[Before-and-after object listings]
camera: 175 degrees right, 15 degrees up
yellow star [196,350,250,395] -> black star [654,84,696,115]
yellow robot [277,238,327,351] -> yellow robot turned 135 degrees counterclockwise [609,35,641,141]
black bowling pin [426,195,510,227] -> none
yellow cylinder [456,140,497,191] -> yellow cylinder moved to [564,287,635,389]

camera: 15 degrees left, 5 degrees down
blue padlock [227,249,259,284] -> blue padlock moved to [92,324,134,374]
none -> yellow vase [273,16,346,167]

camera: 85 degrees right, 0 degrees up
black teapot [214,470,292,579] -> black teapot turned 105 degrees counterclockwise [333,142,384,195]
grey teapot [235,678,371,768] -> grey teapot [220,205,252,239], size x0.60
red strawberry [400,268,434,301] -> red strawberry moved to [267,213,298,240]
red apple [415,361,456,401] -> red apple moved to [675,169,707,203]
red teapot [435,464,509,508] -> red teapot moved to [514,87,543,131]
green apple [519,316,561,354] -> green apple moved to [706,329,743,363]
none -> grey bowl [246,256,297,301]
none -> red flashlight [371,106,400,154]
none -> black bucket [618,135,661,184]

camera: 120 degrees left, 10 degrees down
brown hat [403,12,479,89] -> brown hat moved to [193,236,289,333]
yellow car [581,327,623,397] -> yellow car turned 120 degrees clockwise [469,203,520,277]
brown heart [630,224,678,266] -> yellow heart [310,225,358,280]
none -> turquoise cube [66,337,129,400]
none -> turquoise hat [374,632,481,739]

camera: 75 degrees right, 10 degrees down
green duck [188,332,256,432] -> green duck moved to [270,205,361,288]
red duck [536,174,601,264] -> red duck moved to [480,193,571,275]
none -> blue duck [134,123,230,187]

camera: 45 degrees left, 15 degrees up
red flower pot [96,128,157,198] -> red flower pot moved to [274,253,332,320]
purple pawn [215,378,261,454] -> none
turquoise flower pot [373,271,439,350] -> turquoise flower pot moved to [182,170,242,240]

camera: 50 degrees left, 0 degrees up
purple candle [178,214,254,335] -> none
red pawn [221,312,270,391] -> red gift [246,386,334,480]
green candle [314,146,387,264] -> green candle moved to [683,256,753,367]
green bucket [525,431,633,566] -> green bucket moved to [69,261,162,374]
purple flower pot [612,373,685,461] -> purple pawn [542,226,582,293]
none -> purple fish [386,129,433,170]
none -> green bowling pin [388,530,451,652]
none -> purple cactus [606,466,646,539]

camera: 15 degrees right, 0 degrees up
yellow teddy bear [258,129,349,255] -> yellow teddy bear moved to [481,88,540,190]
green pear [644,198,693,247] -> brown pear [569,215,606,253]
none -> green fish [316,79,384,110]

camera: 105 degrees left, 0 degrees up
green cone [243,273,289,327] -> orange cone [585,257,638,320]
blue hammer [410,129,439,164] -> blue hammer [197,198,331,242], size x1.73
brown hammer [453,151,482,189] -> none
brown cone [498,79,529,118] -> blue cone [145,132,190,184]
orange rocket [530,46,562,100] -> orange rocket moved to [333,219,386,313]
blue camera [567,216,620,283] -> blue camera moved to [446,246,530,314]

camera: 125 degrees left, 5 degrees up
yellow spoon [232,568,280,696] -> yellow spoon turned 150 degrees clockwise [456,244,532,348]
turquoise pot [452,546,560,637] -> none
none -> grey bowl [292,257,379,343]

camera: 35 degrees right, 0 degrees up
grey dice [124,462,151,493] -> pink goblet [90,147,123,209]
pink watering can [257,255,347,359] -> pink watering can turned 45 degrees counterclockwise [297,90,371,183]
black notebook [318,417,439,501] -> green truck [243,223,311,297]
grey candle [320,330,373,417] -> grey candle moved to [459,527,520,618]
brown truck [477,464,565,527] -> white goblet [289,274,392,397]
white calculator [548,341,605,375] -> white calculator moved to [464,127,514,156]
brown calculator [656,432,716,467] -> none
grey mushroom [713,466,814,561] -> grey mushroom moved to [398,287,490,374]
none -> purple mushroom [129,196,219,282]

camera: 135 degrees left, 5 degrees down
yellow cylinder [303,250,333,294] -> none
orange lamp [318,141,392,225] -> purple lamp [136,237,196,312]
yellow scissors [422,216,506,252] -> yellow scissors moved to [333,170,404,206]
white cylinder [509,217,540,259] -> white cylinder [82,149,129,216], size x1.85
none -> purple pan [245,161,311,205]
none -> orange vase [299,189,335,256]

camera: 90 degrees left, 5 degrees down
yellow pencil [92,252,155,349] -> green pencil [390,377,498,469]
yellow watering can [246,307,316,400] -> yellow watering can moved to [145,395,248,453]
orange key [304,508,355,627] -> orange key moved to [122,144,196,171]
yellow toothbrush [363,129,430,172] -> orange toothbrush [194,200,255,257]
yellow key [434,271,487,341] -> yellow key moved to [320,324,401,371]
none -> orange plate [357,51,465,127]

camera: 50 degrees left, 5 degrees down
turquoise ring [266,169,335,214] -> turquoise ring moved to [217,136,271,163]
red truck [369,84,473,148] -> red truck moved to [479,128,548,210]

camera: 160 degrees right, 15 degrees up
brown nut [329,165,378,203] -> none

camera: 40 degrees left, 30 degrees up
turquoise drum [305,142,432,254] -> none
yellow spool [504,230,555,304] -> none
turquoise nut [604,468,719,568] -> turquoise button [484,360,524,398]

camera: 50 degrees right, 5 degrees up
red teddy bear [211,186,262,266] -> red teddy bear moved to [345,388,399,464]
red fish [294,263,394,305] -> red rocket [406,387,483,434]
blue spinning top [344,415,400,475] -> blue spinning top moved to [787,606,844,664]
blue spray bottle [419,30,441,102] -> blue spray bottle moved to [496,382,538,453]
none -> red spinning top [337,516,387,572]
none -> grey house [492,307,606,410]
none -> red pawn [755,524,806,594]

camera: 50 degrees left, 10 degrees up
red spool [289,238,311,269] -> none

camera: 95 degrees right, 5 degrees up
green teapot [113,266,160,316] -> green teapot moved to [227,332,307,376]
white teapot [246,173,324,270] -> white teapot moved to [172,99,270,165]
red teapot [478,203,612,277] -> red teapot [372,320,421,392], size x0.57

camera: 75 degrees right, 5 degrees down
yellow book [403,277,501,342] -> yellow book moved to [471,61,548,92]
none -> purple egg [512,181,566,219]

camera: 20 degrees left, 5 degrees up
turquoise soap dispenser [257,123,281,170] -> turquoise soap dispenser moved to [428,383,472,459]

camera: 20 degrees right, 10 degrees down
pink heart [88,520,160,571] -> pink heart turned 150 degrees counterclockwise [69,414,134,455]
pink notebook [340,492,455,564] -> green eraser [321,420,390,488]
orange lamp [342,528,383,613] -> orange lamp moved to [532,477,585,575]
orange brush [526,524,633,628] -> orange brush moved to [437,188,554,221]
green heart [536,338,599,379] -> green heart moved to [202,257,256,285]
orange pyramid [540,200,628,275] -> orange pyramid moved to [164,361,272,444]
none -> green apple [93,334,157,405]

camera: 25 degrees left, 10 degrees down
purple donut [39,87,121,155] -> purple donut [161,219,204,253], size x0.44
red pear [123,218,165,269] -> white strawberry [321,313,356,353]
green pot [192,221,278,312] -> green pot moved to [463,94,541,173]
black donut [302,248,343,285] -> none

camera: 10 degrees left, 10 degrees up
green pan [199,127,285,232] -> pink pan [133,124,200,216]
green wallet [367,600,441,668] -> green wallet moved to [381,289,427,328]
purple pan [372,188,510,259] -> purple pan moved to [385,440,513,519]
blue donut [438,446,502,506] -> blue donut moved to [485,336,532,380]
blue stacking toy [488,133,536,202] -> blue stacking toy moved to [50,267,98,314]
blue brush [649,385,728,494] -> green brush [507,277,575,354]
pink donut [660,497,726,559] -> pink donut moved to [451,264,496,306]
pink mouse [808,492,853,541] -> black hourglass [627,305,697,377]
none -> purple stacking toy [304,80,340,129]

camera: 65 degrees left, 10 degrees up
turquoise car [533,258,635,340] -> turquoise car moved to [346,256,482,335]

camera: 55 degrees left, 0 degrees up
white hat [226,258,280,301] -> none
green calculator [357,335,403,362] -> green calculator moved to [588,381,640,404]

• **Work instructions**: The answer must consist of every line in the records above that contains the word "bucket".

• **Result**:
none -> black bucket [618,135,661,184]
green bucket [525,431,633,566] -> green bucket moved to [69,261,162,374]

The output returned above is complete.